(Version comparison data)

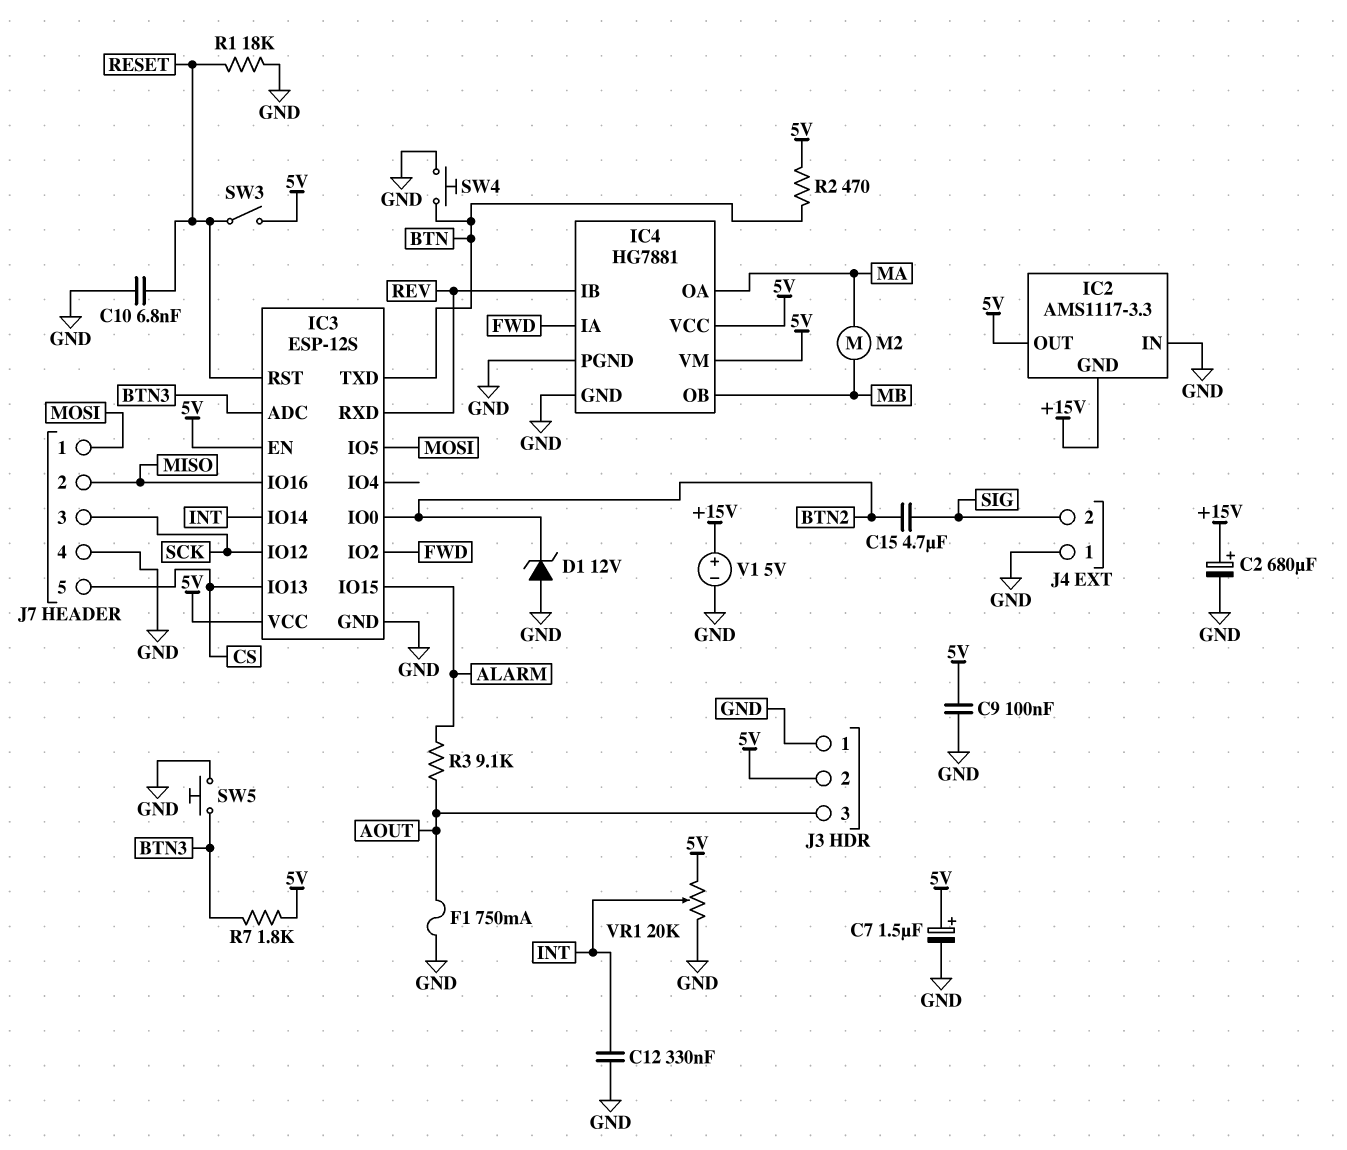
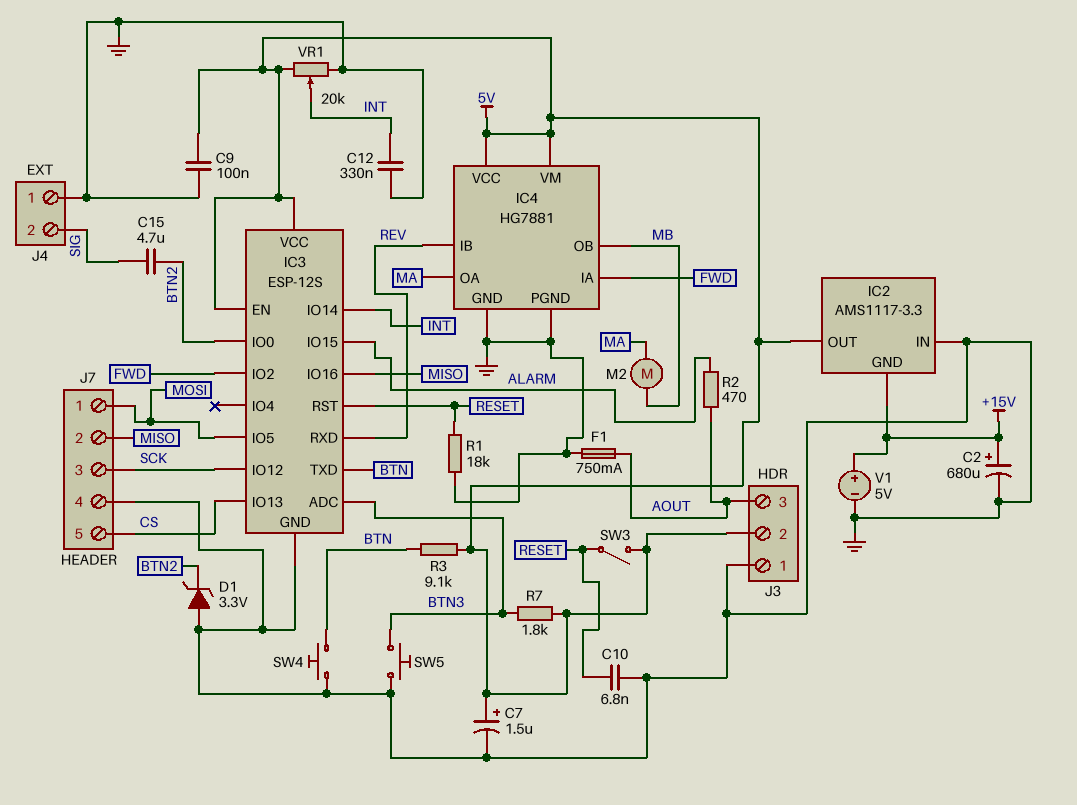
D1: zener 12V (A GND, K BTN2) -> zener 3.3V (A GND, K BTN2)
R2: 470 (5V, BTN) -> 470 (ALARM, AOUT)
R3: 9.1k (ALARM, AOUT) -> 9.1k (5V, BTN)

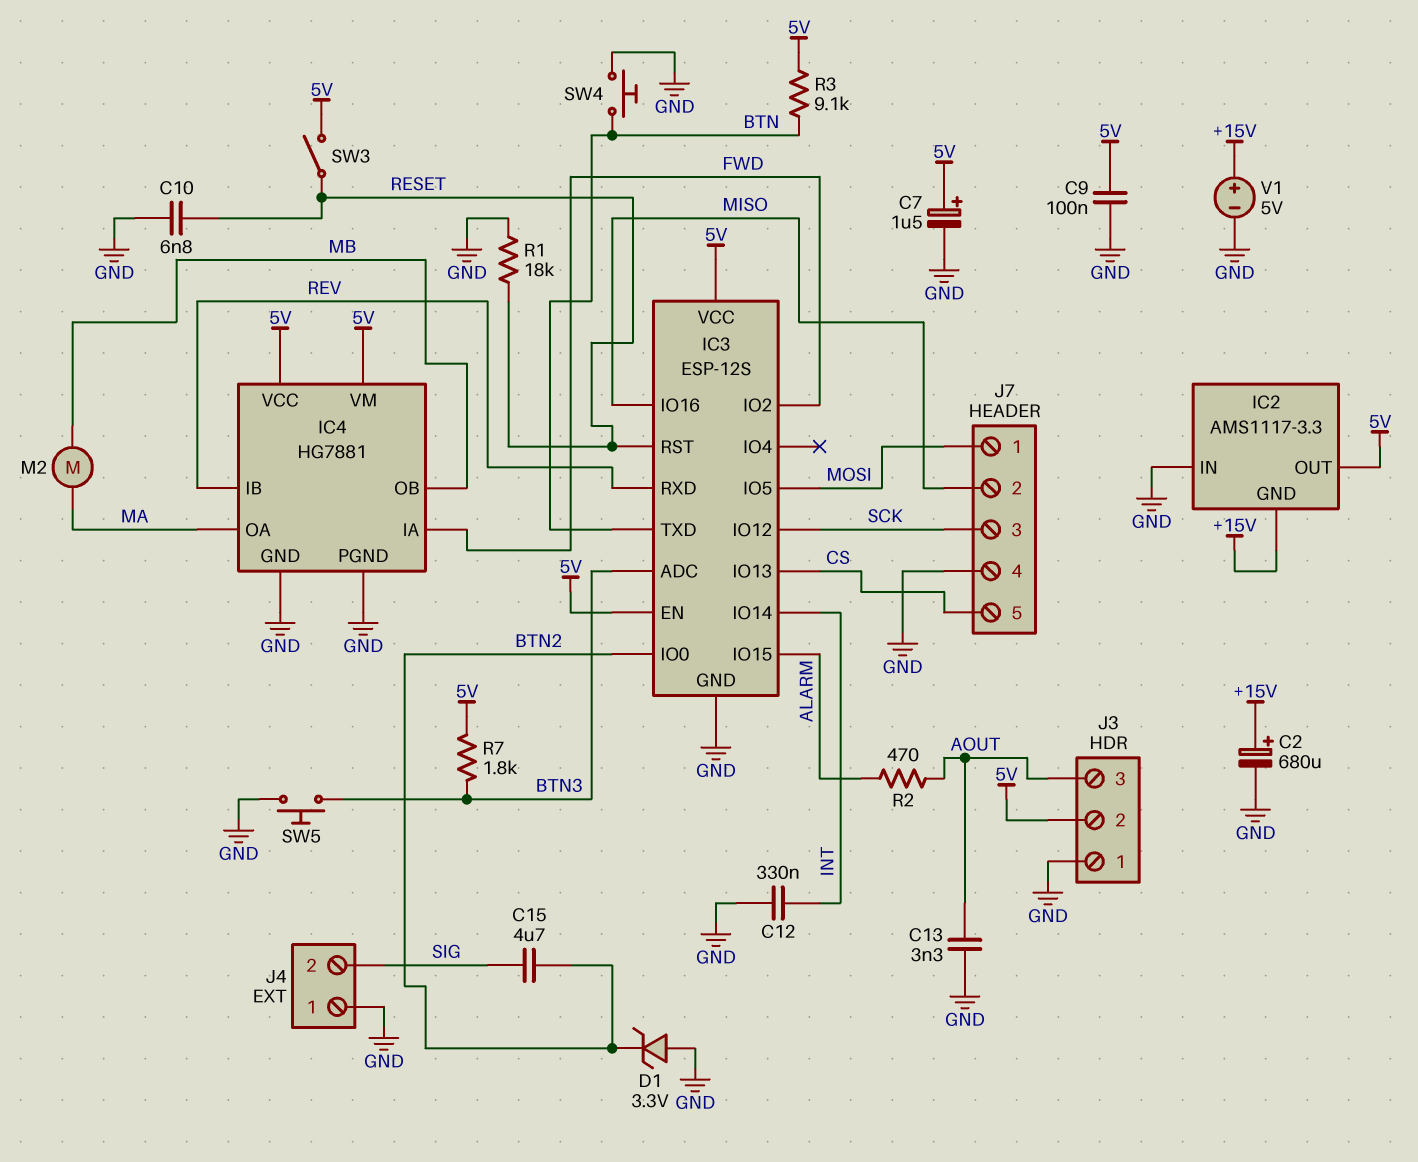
C13: none -> 3.3nF (AOUT, GND)
F1: 750mA (AOUT, GND) -> none
VR1: 20k (5V, GND, wiper INT) -> none

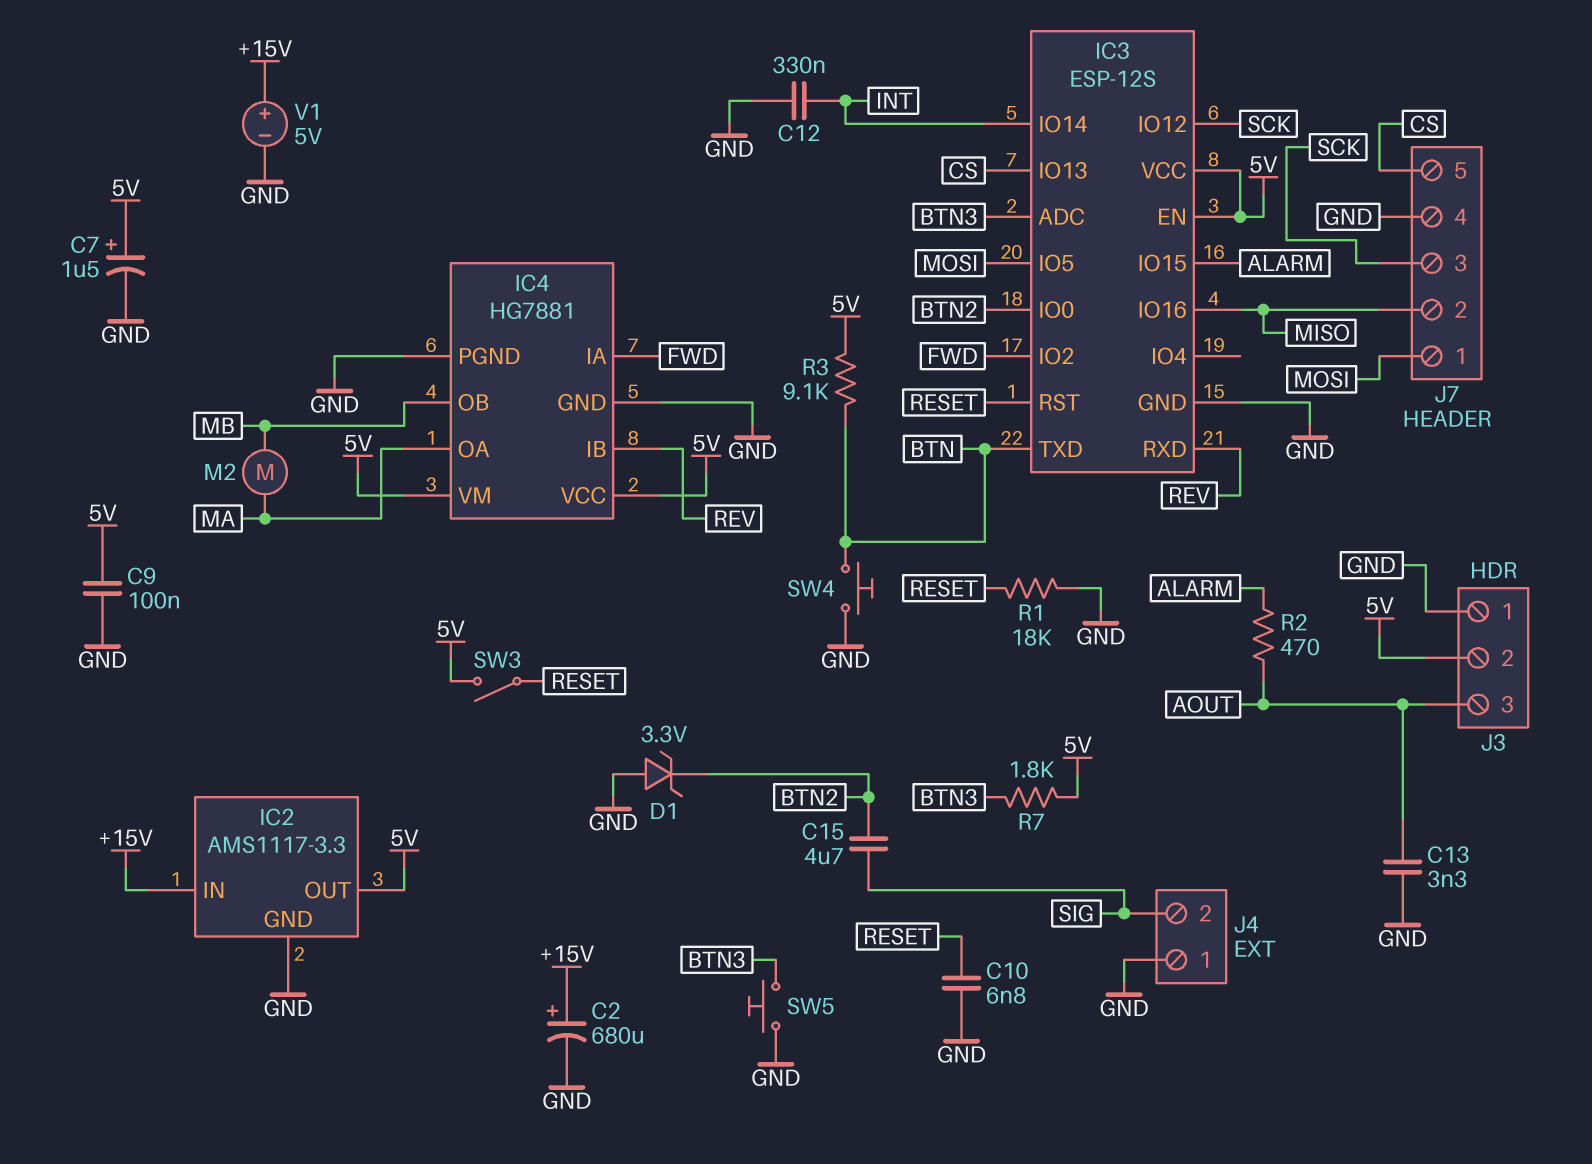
IC2 pin GND: +15V -> GND
IC2 pin IN: GND -> +15V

> Work task
A word-for-word copy of every entry, with the pictures left out, is the required answer.

> Answer
D1: zener 12V (A GND, K BTN2) -> zener 3.3V (A GND, K BTN2)
R2: 470 (5V, BTN) -> 470 (ALARM, AOUT)
R3: 9.1k (ALARM, AOUT) -> 9.1k (5V, BTN)

C13: none -> 3.3nF (AOUT, GND)
F1: 750mA (AOUT, GND) -> none
VR1: 20k (5V, GND, wiper INT) -> none

IC2 pin GND: +15V -> GND
IC2 pin IN: GND -> +15V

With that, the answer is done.